REQUIRED ACTION:
Data follows below. Repeat exactly the lines between the line holding "D105: schottky SS14" and the line holding "U103 pin IN+: n2 -> +12V", inclusive, and nothing more; drop pictures.

RECORD EXTRACTS:

----------

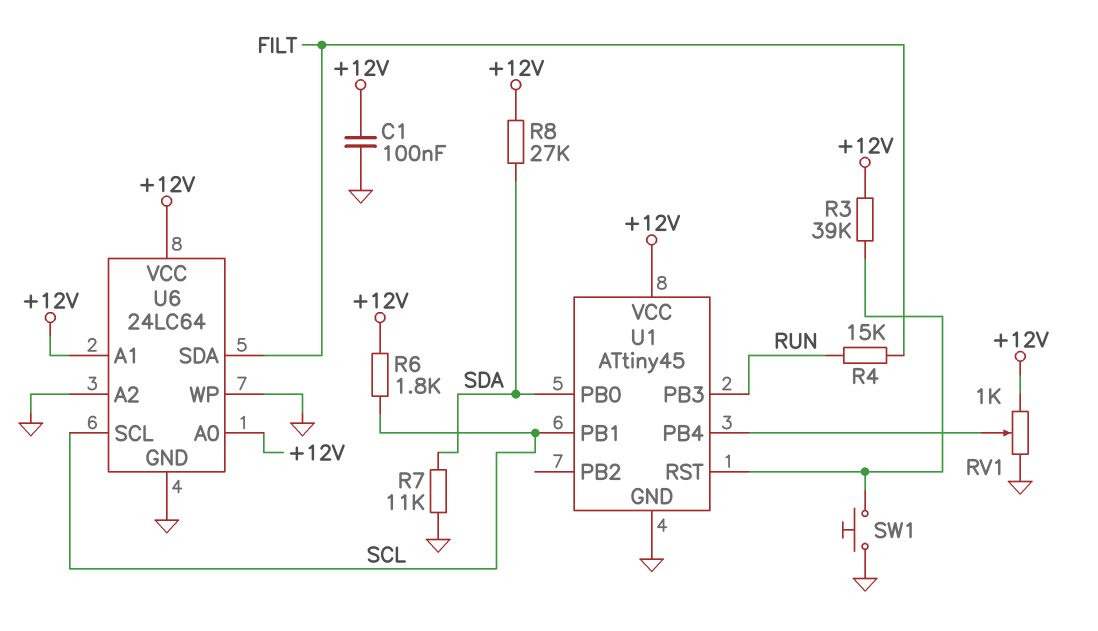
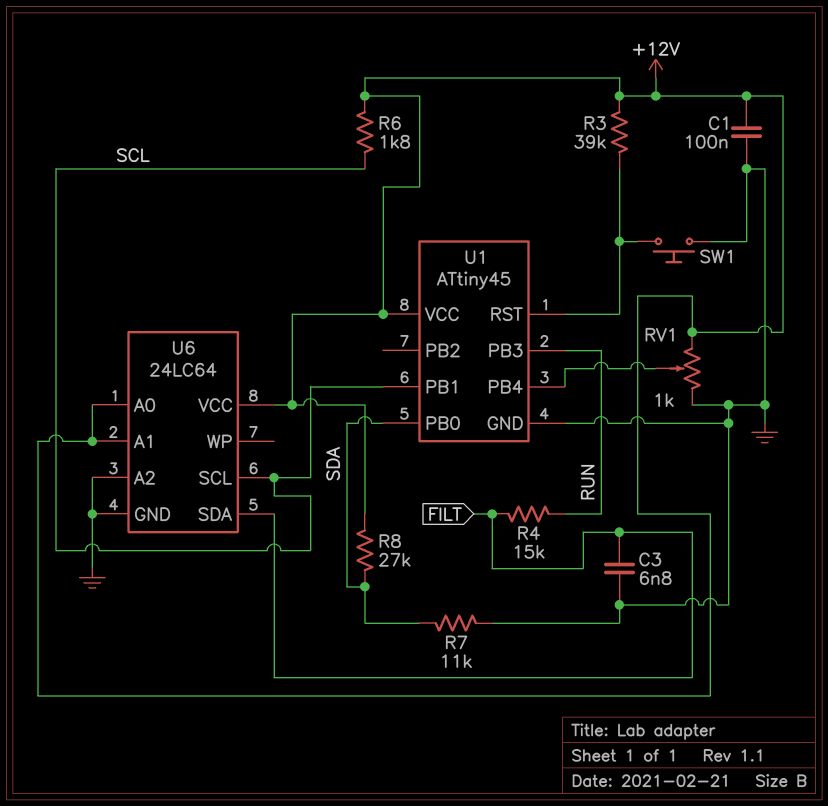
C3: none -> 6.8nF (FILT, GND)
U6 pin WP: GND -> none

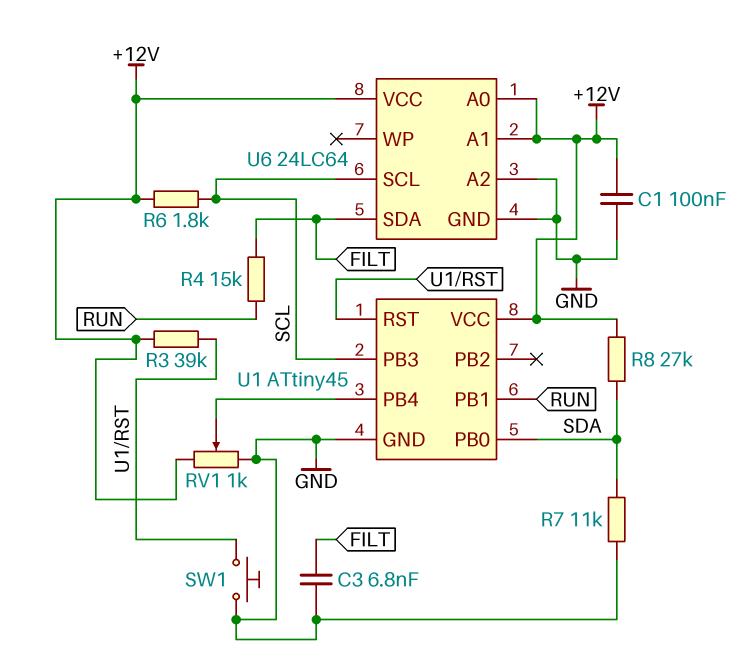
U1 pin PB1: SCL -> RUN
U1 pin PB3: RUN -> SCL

----------

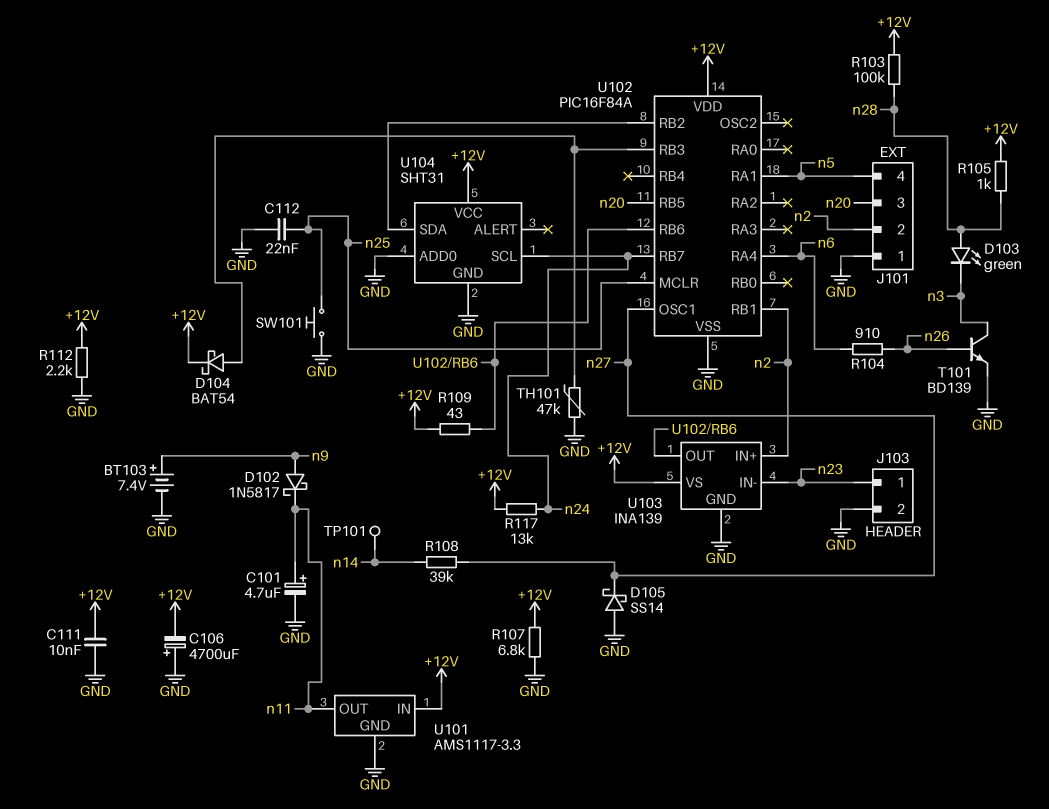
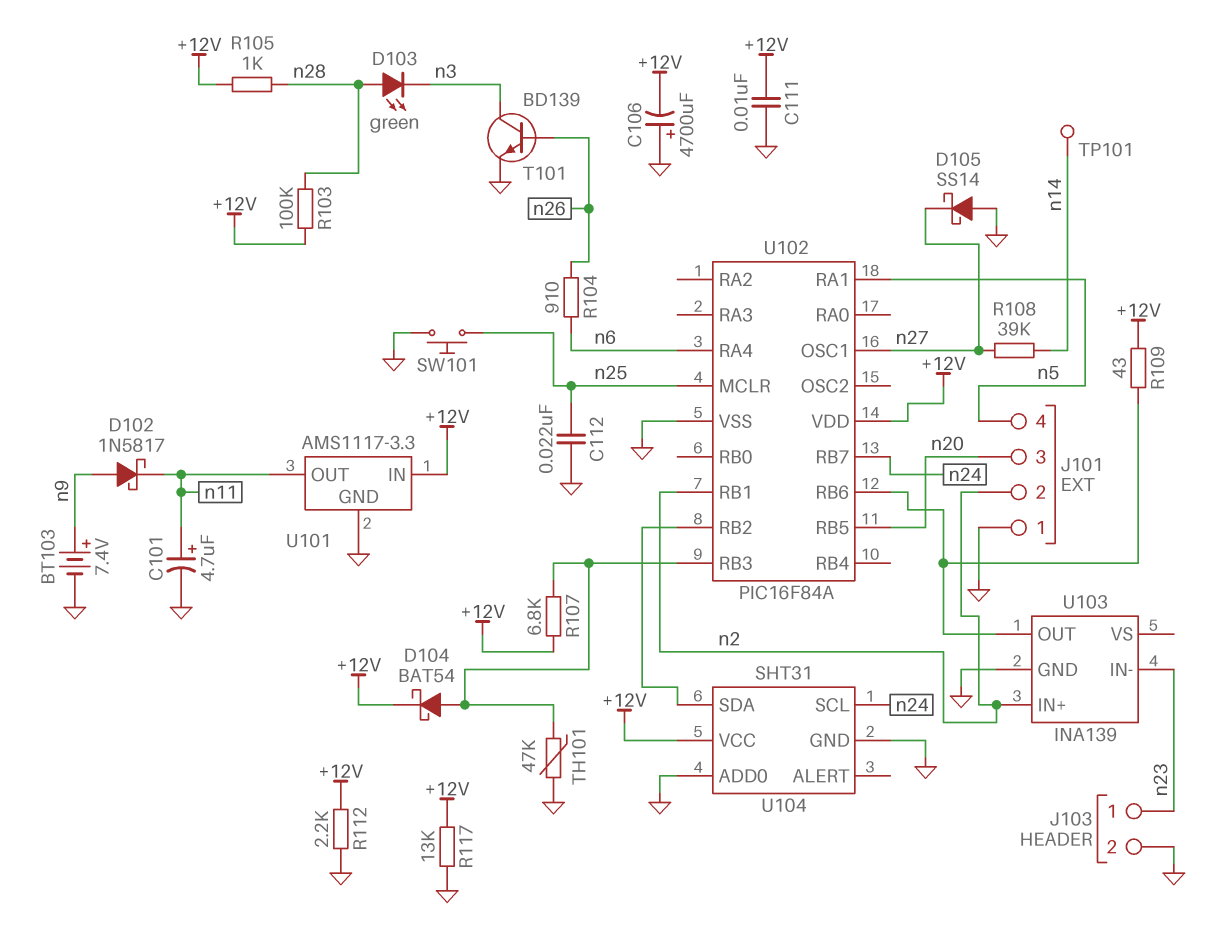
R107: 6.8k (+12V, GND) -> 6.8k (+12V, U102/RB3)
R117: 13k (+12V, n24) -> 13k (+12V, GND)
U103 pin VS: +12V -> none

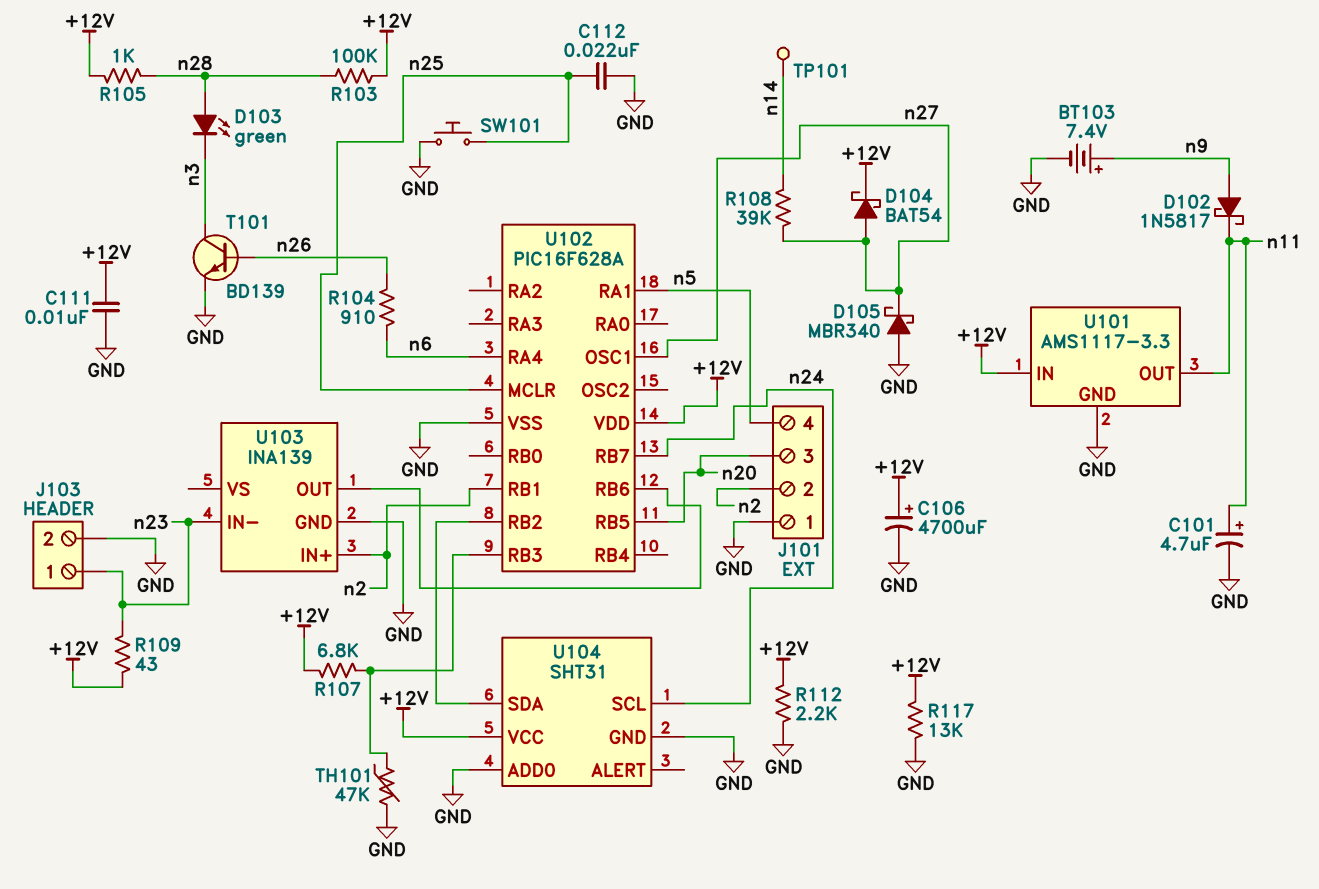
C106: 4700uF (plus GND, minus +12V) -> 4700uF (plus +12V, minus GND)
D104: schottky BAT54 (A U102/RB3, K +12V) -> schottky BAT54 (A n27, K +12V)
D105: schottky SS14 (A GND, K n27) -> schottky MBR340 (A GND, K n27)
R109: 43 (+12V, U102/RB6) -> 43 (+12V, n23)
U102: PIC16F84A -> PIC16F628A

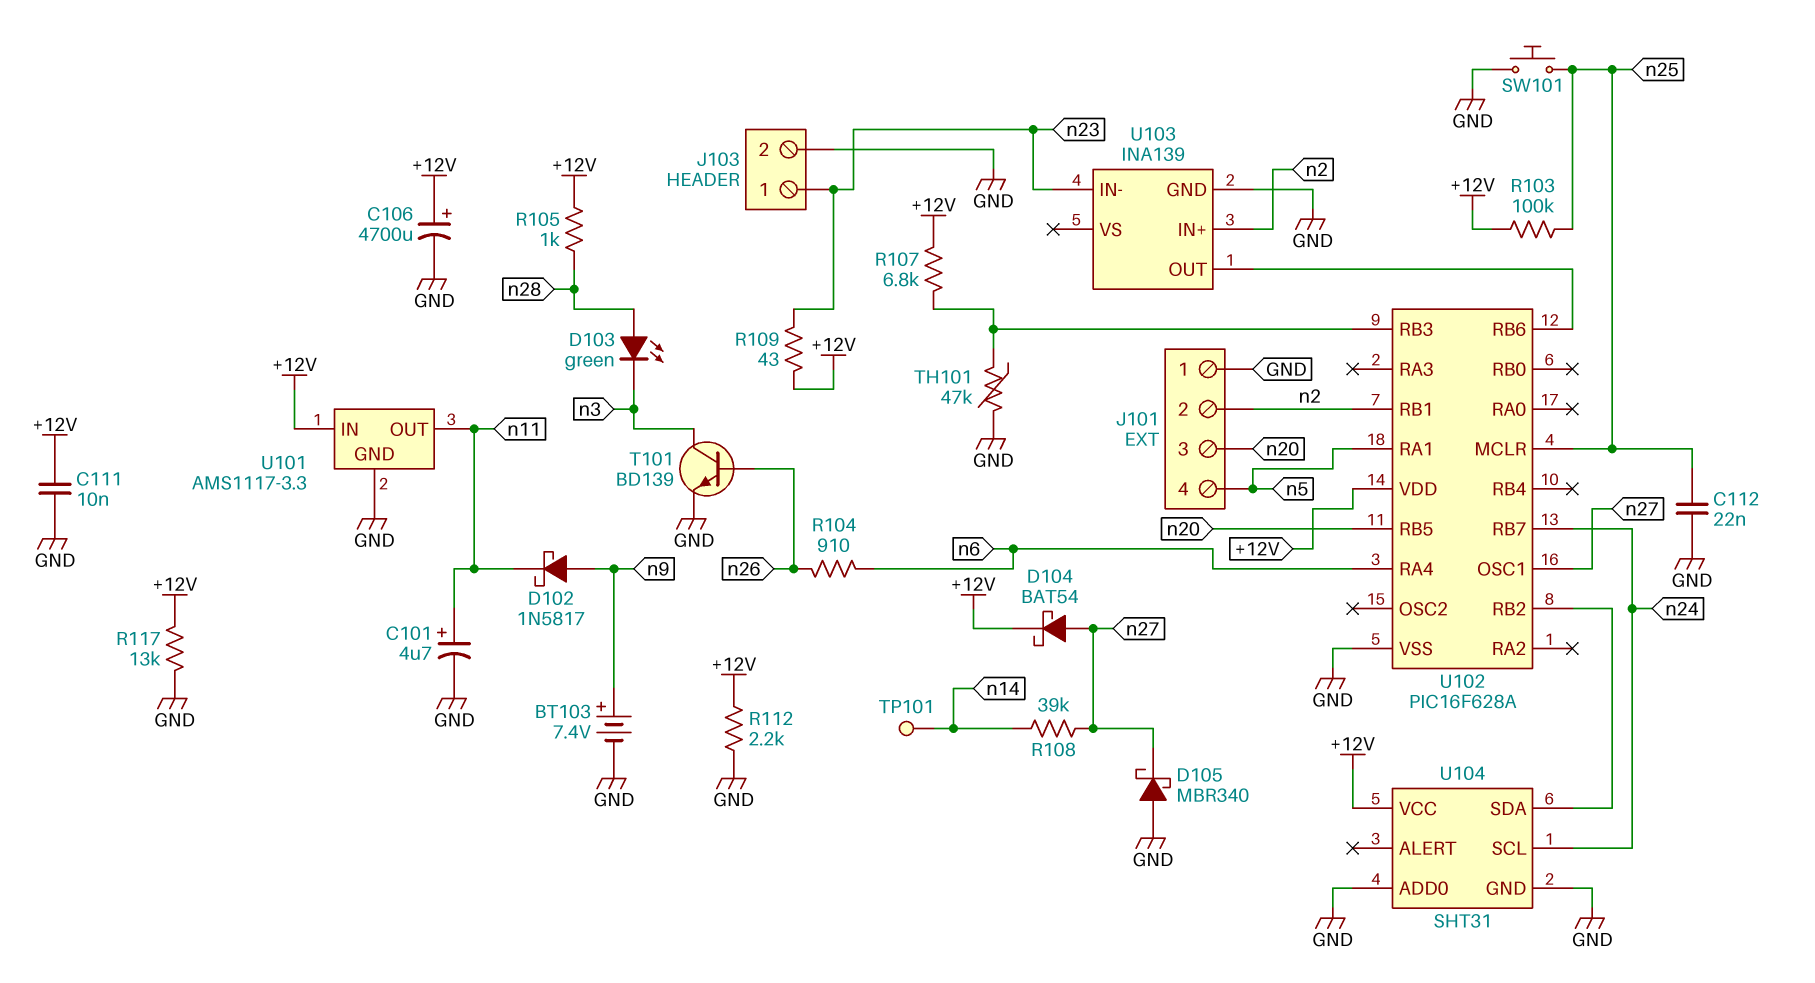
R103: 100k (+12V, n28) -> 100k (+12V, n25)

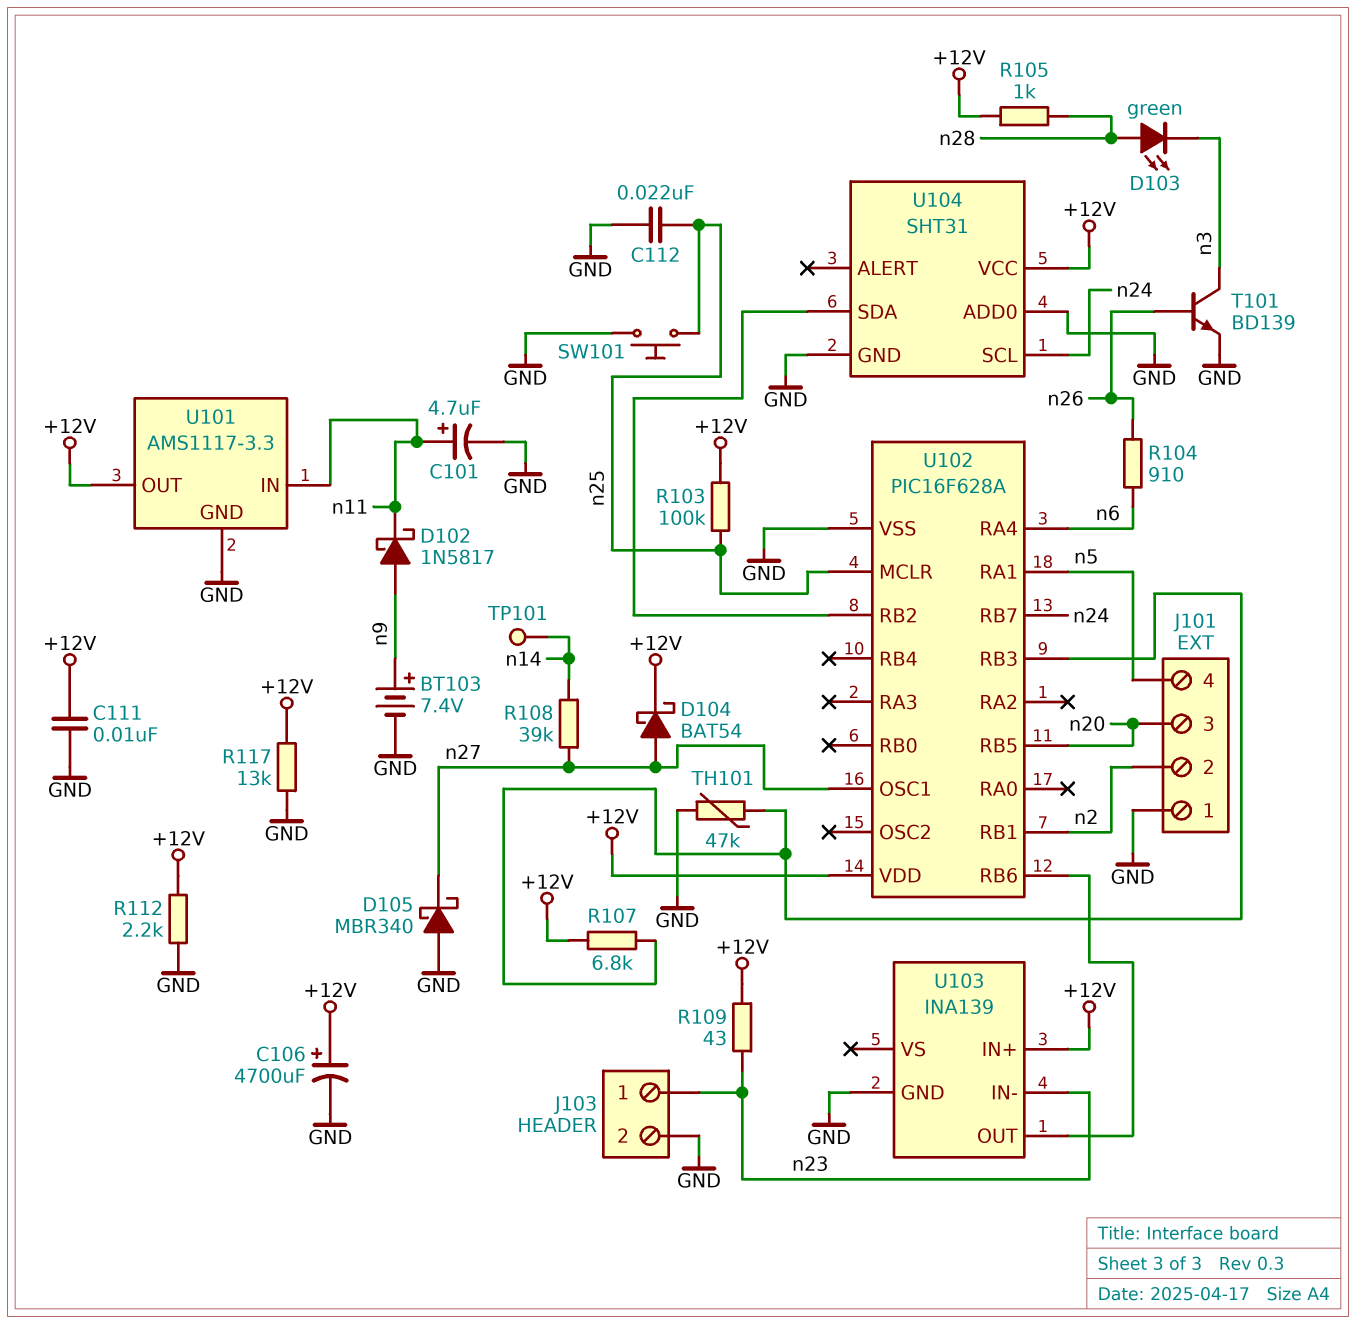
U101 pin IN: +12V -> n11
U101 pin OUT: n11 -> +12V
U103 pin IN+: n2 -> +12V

----------

ANSWER AREA:
D105: schottky SS14 (A GND, K n27) -> schottky MBR340 (A GND, K n27)
R109: 43 (+12V, U102/RB6) -> 43 (+12V, n23)
U102: PIC16F84A -> PIC16F628A

R103: 100k (+12V, n28) -> 100k (+12V, n25)

U101 pin IN: +12V -> n11
U101 pin OUT: n11 -> +12V
U103 pin IN+: n2 -> +12V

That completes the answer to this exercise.